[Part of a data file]
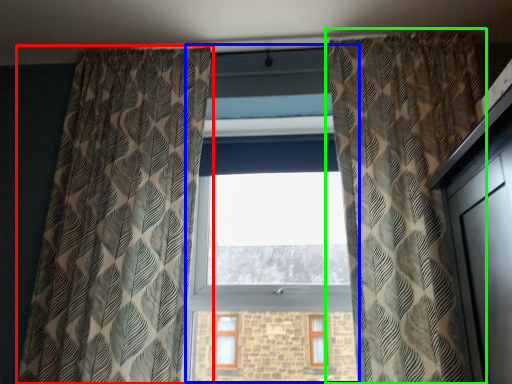
Question: Which is farther away from curtain (highlighted by a red box)? bay window (highlighted by a blue box) or curtain (highlighted by a green box)?

Choices:
 (A) bay window
 (B) curtain

Answer: (B)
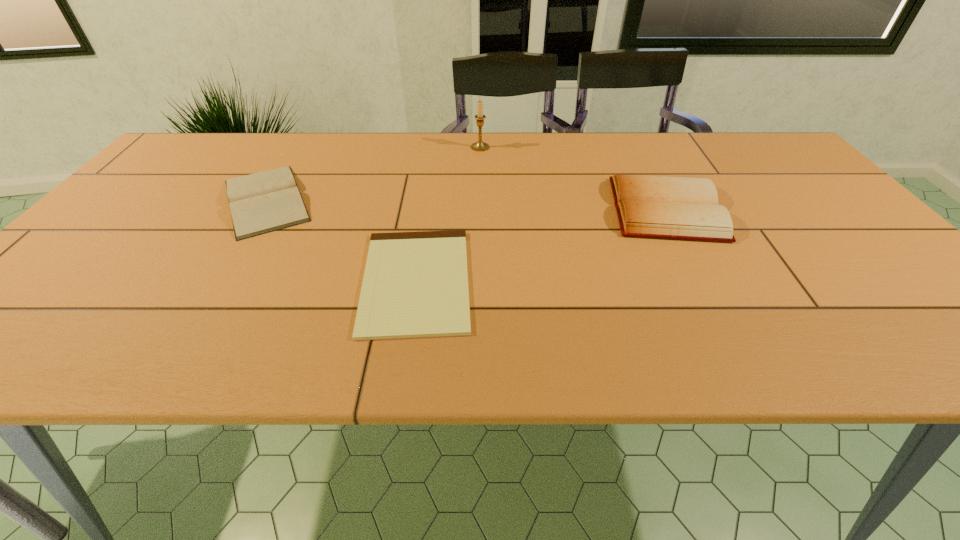
What are the coordinates of `vacant region located on the back of the shortest object` in the screenshot? It's located at (432, 176).

Find the location of `candle holder that is at the far edge`. candle holder that is at the far edge is located at coordinates (480, 145).

At what (x,y) coordinates should I click in order to perform the action: click on Bible located at the far edge. Please return your answer as a coordinate pair (x, y). This screenshot has height=540, width=960. Looking at the image, I should click on (263, 202).

Find the location of a particular element. This screenshot has width=960, height=540. object at the near edge is located at coordinates (415, 285).

Find the location of a particular element. vacant area at the far edge of the desktop is located at coordinates (385, 140).

You are a GUI agent. You are given a task and a screenshot of the screen. Output one action in this format:
    pyautogui.click(x=<x>, y=<y>)
    Task: Click on the free space at the near edge
    The image size is (960, 540).
    Given the screenshot: What is the action you would take?
    pyautogui.click(x=315, y=335)

In the image, there is a desktop. Where is `free space at the left edge`? This screenshot has height=540, width=960. free space at the left edge is located at coordinates (196, 185).

Identify the location of free point at the right edge. (761, 177).

This screenshot has height=540, width=960. In order to click on vacant space at the far right corner in this screenshot , I will do `click(736, 137)`.

I want to click on unoccupied area between the rightmost object and the leftmost object, so click(x=466, y=205).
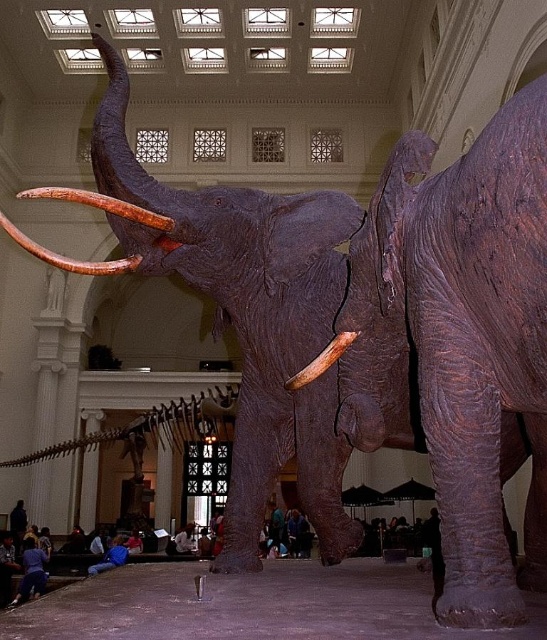
Question: Can you confirm if rough brown elephant at right is positioned above brown wood tusk at center?

Choices:
 (A) no
 (B) yes

Answer: (A)

Question: Which of the following is the farthest from the observer?

Choices:
 (A) [x=109, y=566]
 (B) [x=37, y=577]
 (C) [x=458, y=531]
 (D) [x=13, y=508]

Answer: (D)

Question: Can you confirm if brown polished tusk at left is positioned below brown wood tusk at center?

Choices:
 (A) no
 (B) yes

Answer: (A)

Question: Considering the relative positions of blue jeans at lower left and blue jeans at center in the image provided, where is blue jeans at lower left located with respect to blue jeans at center?

Choices:
 (A) right
 (B) left

Answer: (B)

Question: Which object is the farthest from the blue fabric shirt at lower left?

Choices:
 (A) brown polished tusk at left
 (B) blue jeans at center

Answer: (A)

Question: Which of the following is the farthest from the observer?

Choices:
 (A) (39, 557)
 (B) (473, 314)

Answer: (A)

### WORK TO BE COMPLETED
Retype every row above character for character, leaving the pictures out.

### SOLUTION
Question: Which is farther away from curtain (highlighted by a red box)? bay window (highlighted by a blue box) or curtain (highlighted by a green box)?

Choices:
 (A) bay window
 (B) curtain

Answer: (B)
What are the coordinates of `vacant region located on the back of the shortest object` in the screenshot? It's located at (432, 176).

Find the location of `candle holder that is at the far edge`. candle holder that is at the far edge is located at coordinates (480, 145).

At what (x,y) coordinates should I click in order to perform the action: click on Bible located at the far edge. Please return your answer as a coordinate pair (x, y). This screenshot has height=540, width=960. Looking at the image, I should click on (263, 202).

Find the location of a particular element. This screenshot has width=960, height=540. object at the near edge is located at coordinates (415, 285).

Find the location of a particular element. vacant area at the far edge of the desktop is located at coordinates (385, 140).

You are a GUI agent. You are given a task and a screenshot of the screen. Output one action in this format:
    pyautogui.click(x=<x>, y=<y>)
    Task: Click on the free space at the near edge
    The image size is (960, 540).
    Given the screenshot: What is the action you would take?
    pyautogui.click(x=315, y=335)

In the image, there is a desktop. Where is `free space at the left edge`? This screenshot has height=540, width=960. free space at the left edge is located at coordinates (196, 185).

Identify the location of free point at the right edge. (761, 177).

This screenshot has height=540, width=960. In order to click on vacant space at the far right corner in this screenshot , I will do `click(736, 137)`.

I want to click on unoccupied area between the rightmost object and the leftmost object, so click(x=466, y=205).
Question: Can you confirm if rough brown elephant at right is positioned above brown wood tusk at center?

Choices:
 (A) no
 (B) yes

Answer: (A)

Question: Which of the following is the farthest from the observer?

Choices:
 (A) [x=109, y=566]
 (B) [x=37, y=577]
 (C) [x=458, y=531]
 (D) [x=13, y=508]

Answer: (D)

Question: Can you confirm if brown polished tusk at left is positioned below brown wood tusk at center?

Choices:
 (A) no
 (B) yes

Answer: (A)

Question: Considering the relative positions of blue jeans at lower left and blue jeans at center in the image provided, where is blue jeans at lower left located with respect to blue jeans at center?

Choices:
 (A) right
 (B) left

Answer: (B)

Question: Which object is the farthest from the blue fabric shirt at lower left?

Choices:
 (A) brown polished tusk at left
 (B) blue jeans at center

Answer: (A)

Question: Which of the following is the farthest from the observer?

Choices:
 (A) (39, 557)
 (B) (473, 314)

Answer: (A)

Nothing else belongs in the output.